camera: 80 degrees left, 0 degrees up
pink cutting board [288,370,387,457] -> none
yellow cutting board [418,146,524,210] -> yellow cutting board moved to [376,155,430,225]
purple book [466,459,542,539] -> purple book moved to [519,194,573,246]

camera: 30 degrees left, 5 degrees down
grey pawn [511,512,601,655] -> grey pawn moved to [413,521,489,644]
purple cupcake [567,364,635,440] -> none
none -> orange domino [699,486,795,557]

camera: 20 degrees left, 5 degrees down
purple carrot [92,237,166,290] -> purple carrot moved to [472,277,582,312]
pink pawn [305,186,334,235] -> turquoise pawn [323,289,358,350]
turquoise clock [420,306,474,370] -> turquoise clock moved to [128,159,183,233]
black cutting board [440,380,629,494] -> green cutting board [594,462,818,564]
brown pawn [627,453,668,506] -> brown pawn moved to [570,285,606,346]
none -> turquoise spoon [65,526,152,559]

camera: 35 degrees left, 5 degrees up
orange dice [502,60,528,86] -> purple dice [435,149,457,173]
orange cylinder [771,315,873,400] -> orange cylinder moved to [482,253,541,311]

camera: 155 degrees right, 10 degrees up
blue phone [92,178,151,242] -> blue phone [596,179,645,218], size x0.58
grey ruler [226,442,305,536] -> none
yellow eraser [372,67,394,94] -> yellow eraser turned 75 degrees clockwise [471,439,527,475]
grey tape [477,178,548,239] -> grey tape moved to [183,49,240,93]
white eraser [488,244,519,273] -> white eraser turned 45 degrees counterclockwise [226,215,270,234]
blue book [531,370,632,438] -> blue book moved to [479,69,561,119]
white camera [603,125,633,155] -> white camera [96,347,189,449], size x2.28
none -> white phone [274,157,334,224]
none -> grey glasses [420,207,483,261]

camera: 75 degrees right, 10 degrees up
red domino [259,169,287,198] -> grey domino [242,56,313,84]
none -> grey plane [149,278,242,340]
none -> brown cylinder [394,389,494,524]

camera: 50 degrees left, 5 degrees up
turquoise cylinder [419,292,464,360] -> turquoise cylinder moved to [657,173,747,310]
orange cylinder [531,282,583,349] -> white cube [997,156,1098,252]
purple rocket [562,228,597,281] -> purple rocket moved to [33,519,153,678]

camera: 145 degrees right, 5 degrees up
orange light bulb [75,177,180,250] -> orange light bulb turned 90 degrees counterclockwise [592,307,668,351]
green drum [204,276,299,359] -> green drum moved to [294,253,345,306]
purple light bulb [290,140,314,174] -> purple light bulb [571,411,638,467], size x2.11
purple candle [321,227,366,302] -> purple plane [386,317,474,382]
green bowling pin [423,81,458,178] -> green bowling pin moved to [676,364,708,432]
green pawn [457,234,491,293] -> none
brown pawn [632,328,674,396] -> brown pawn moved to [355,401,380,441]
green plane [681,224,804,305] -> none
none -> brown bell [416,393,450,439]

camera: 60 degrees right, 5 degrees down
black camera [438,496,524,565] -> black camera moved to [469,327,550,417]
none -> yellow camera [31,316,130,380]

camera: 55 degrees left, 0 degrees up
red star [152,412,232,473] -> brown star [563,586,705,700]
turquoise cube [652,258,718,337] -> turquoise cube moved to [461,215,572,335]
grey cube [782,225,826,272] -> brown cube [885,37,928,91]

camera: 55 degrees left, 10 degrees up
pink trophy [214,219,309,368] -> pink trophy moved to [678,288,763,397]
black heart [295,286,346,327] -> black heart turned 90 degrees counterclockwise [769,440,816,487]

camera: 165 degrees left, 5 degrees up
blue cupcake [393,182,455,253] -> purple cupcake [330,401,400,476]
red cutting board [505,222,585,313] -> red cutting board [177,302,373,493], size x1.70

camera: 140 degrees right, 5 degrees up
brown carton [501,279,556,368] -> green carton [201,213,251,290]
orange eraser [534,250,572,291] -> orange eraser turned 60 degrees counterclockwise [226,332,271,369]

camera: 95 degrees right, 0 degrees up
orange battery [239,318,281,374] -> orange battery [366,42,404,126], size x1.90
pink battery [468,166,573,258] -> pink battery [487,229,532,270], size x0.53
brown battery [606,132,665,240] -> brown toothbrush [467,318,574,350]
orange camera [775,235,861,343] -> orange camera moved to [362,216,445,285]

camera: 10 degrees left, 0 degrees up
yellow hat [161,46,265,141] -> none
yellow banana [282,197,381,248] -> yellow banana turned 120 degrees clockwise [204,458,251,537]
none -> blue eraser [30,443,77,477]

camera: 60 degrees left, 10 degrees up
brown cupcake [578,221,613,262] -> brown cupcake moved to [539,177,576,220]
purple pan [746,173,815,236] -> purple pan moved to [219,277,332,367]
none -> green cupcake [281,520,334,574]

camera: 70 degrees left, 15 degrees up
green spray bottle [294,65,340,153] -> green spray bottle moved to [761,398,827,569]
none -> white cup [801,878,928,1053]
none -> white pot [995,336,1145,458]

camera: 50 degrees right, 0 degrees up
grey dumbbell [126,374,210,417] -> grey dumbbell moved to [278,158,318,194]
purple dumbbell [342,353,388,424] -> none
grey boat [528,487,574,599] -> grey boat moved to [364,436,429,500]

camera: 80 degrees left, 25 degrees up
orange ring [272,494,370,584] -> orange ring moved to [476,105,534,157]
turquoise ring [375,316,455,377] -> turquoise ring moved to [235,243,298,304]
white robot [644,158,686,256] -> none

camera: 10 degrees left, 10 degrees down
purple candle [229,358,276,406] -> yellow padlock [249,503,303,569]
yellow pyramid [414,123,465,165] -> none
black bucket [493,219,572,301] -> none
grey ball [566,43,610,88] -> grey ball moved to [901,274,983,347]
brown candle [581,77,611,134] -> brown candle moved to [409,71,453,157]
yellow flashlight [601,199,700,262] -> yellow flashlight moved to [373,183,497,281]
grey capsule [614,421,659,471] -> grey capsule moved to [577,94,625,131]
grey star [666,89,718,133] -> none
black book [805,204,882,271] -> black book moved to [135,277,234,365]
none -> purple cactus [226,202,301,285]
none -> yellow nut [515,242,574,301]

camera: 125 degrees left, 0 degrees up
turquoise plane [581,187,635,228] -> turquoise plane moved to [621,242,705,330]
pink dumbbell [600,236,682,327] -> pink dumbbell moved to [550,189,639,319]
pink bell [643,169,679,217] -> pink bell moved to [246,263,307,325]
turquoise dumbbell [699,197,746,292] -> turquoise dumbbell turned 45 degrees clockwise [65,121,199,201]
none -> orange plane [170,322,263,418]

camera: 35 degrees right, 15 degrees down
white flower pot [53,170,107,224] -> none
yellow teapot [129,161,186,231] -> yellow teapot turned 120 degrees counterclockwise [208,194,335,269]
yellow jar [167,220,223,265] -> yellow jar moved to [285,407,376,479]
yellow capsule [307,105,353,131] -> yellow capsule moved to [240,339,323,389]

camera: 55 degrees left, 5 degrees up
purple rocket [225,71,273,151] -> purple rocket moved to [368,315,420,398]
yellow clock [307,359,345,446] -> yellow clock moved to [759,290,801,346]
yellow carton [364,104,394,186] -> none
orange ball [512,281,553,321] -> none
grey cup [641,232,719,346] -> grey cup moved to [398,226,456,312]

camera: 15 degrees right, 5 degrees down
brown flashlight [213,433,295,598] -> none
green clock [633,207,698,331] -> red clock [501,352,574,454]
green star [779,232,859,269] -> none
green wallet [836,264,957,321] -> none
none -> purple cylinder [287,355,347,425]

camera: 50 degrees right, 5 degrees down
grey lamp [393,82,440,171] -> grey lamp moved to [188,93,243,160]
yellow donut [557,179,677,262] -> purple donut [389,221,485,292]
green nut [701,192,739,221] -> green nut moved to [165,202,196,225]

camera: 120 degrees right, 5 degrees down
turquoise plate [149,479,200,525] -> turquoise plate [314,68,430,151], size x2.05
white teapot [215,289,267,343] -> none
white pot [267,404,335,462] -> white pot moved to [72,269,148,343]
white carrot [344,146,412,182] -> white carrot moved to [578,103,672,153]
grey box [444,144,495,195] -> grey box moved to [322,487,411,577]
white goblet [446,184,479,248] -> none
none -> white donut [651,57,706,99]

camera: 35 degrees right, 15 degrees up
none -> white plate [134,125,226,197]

* [Aim of the exercise]:
As listed above, the lines from the line with "orange camera [775,235,861,343]" to the line with "camera: 60 degrees left, 10 degrees up" are to be echoed exactly, with both ends included and nothing added.

* [Output below]:
orange camera [775,235,861,343] -> orange camera moved to [362,216,445,285]

camera: 10 degrees left, 0 degrees up
yellow hat [161,46,265,141] -> none
yellow banana [282,197,381,248] -> yellow banana turned 120 degrees clockwise [204,458,251,537]
none -> blue eraser [30,443,77,477]

camera: 60 degrees left, 10 degrees up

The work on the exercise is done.